**Task input:**
● ● ● ● ●
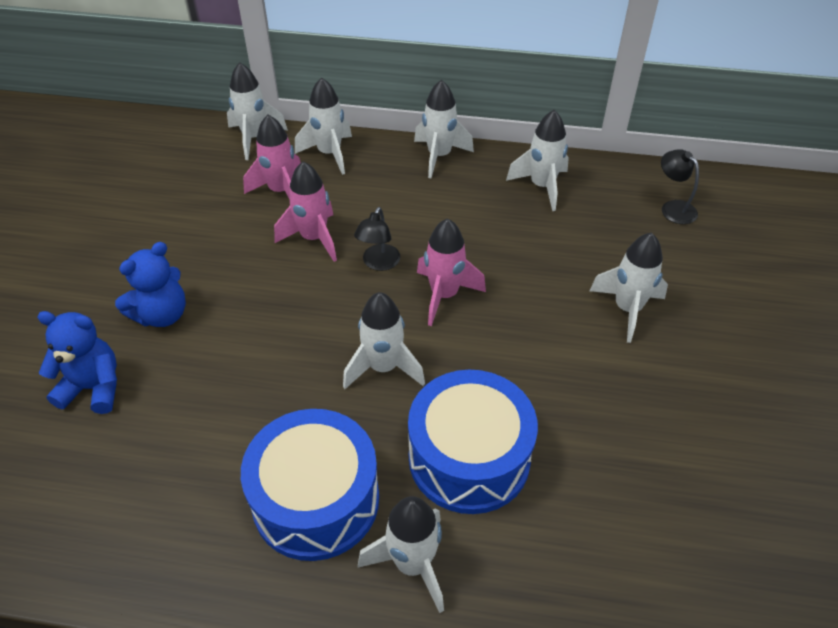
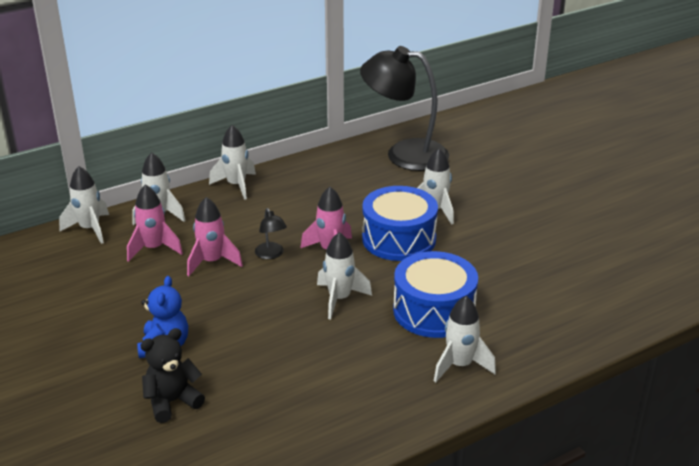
camera: 40 degrees left, 15 degrees down
(93, 388) = (172, 402): blue teddy bear -> black teddy bear
(316, 500) = (379, 371): blue drum -> blue drum (399, 239)
(541, 186) = (320, 174): white rocket -> none
(673, 208) = (404, 154): black lamp -> black lamp, size x2.46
● ● ● ● ●
**What is needed:** Repeat the data word for word, excluding any image.

**Response area:**
camera: 40 degrees left, 15 degrees down
(93, 388) = (172, 402): blue teddy bear -> black teddy bear
(316, 500) = (379, 371): blue drum -> blue drum (399, 239)
(541, 186) = (320, 174): white rocket -> none
(673, 208) = (404, 154): black lamp -> black lamp, size x2.46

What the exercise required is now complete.